___ Provided data ___
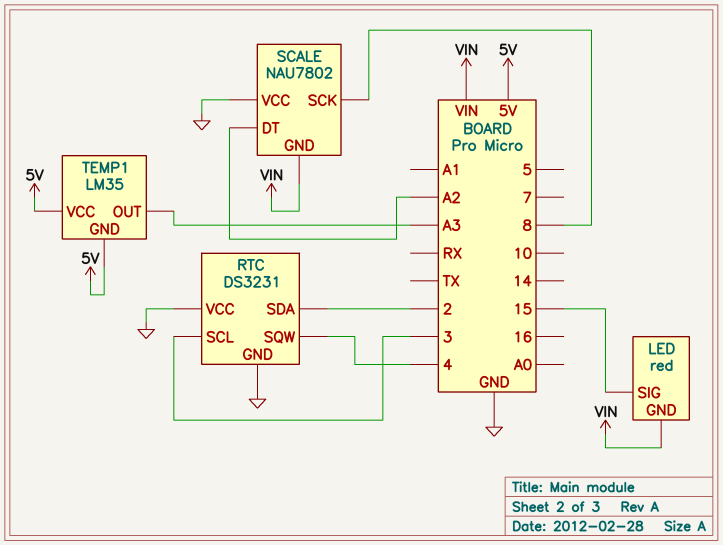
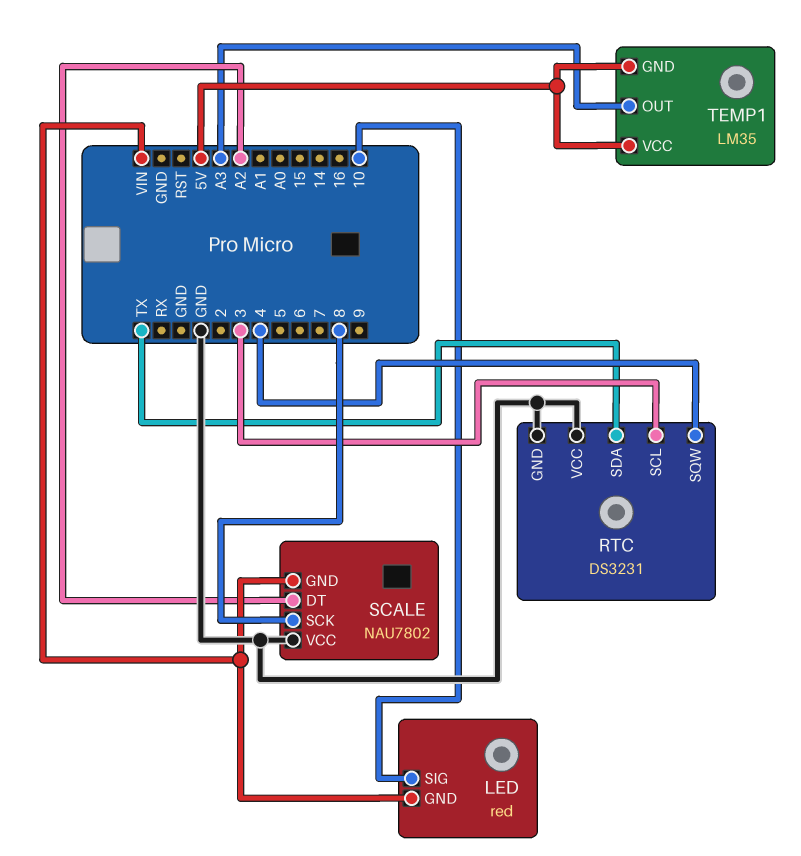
LED pin SIG: 15 -> 10
RTC pin SDA: 2 -> TX

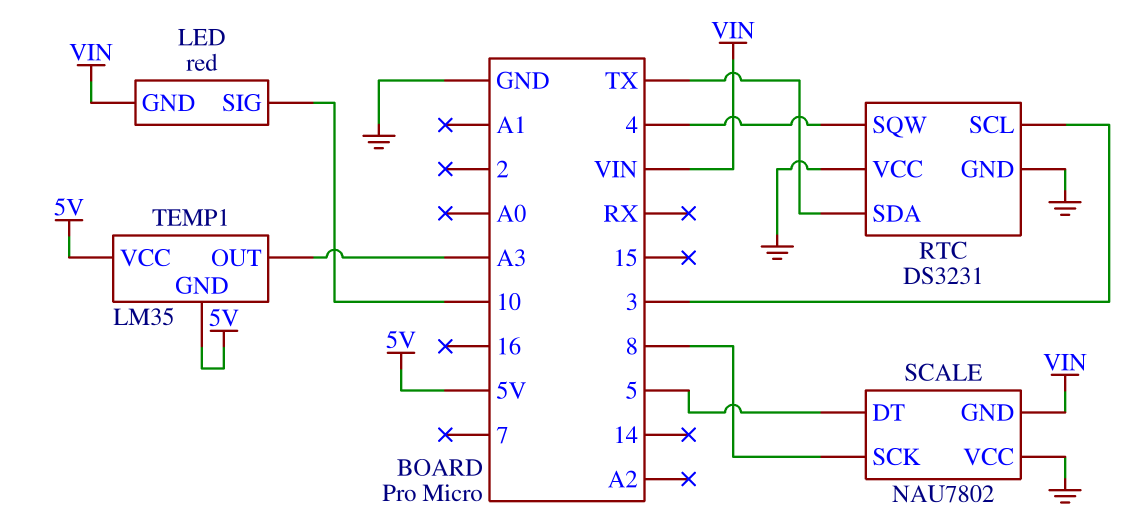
SCALE pin DT: A2 -> 5

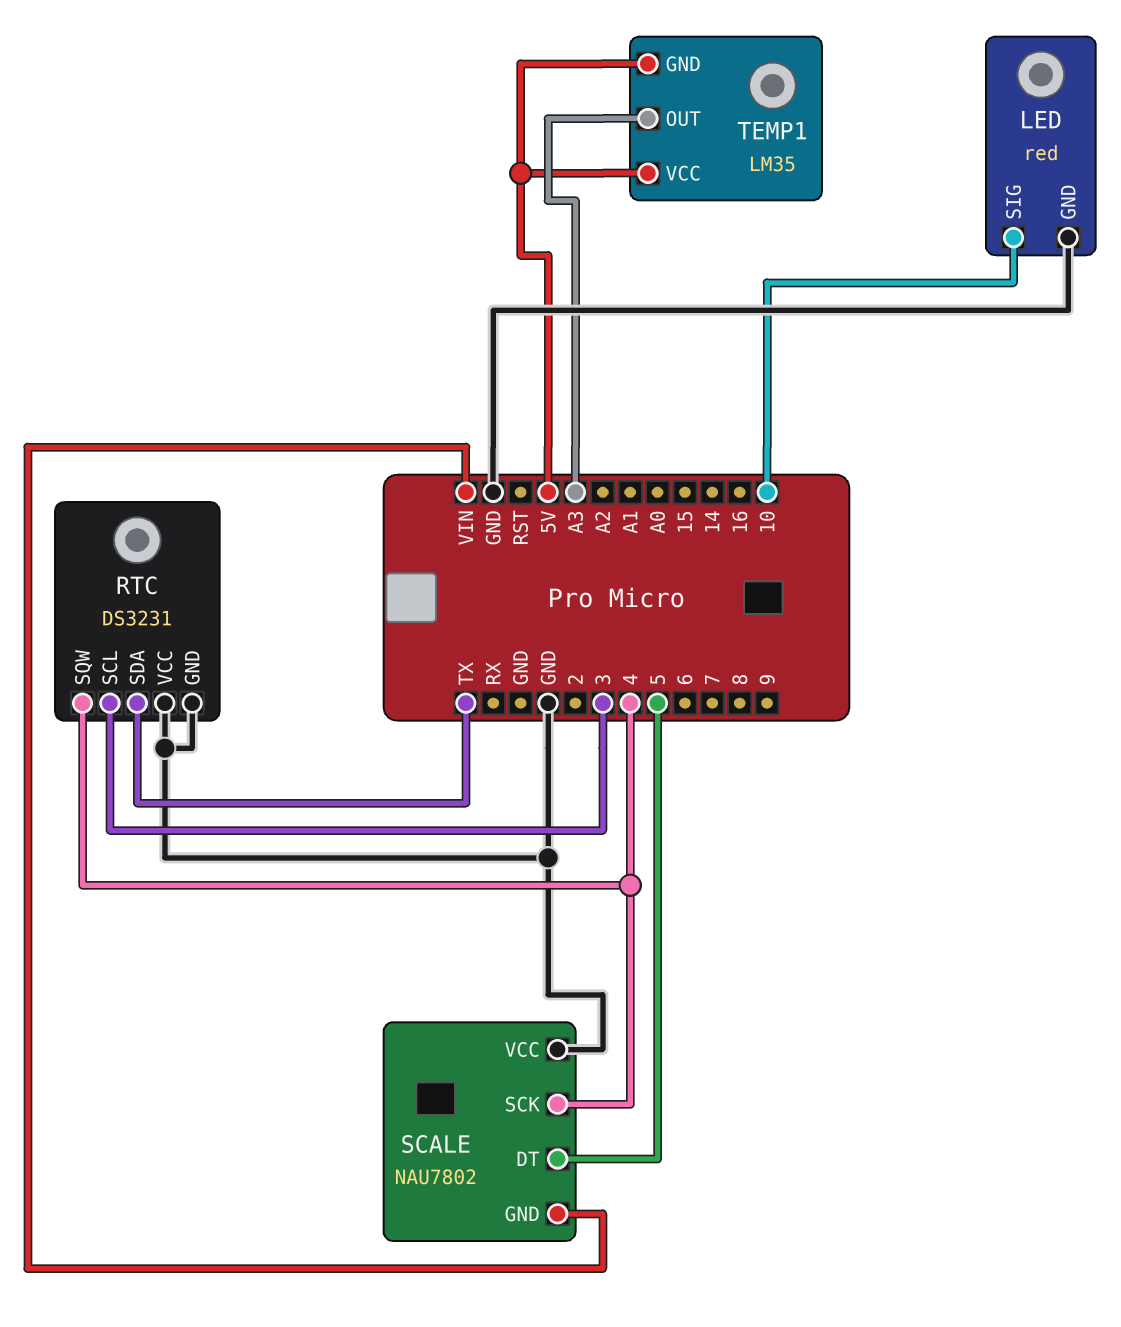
LED pin GND: VIN -> GND
SCALE pin SCK: 8 -> 4

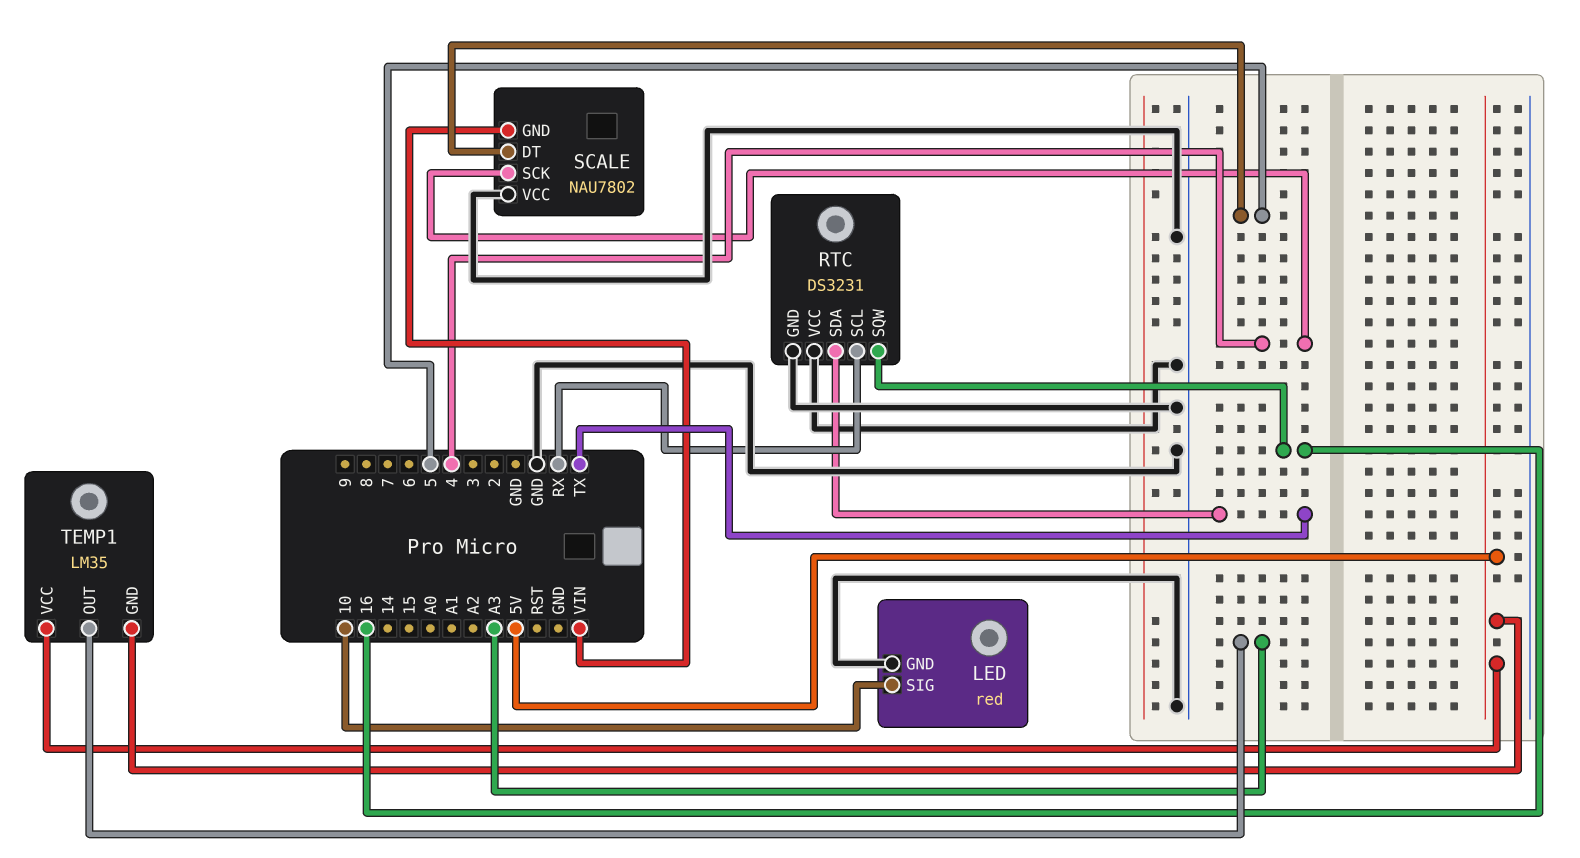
RTC pin SCL: 3 -> RX
RTC pin SQW: 4 -> 16

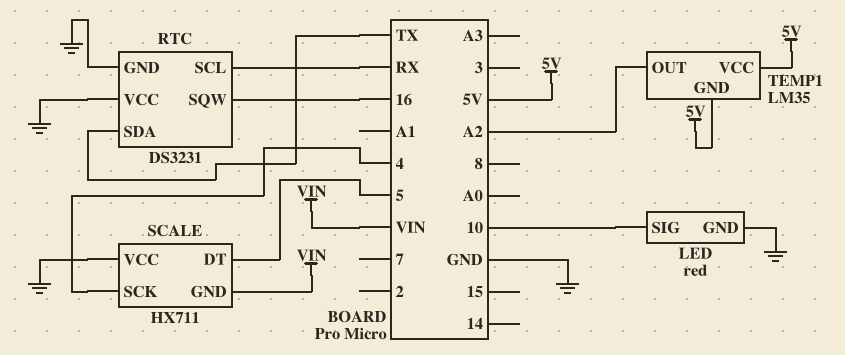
SCALE: NAU7802 -> HX711
TEMP1 pin OUT: A3 -> A2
___
#### Prompt:
All the records need to be retyped word for word, except for the pictures.

#### Answer for the task:
LED pin SIG: 15 -> 10
RTC pin SDA: 2 -> TX

SCALE pin DT: A2 -> 5

LED pin GND: VIN -> GND
SCALE pin SCK: 8 -> 4

RTC pin SCL: 3 -> RX
RTC pin SQW: 4 -> 16

SCALE: NAU7802 -> HX711
TEMP1 pin OUT: A3 -> A2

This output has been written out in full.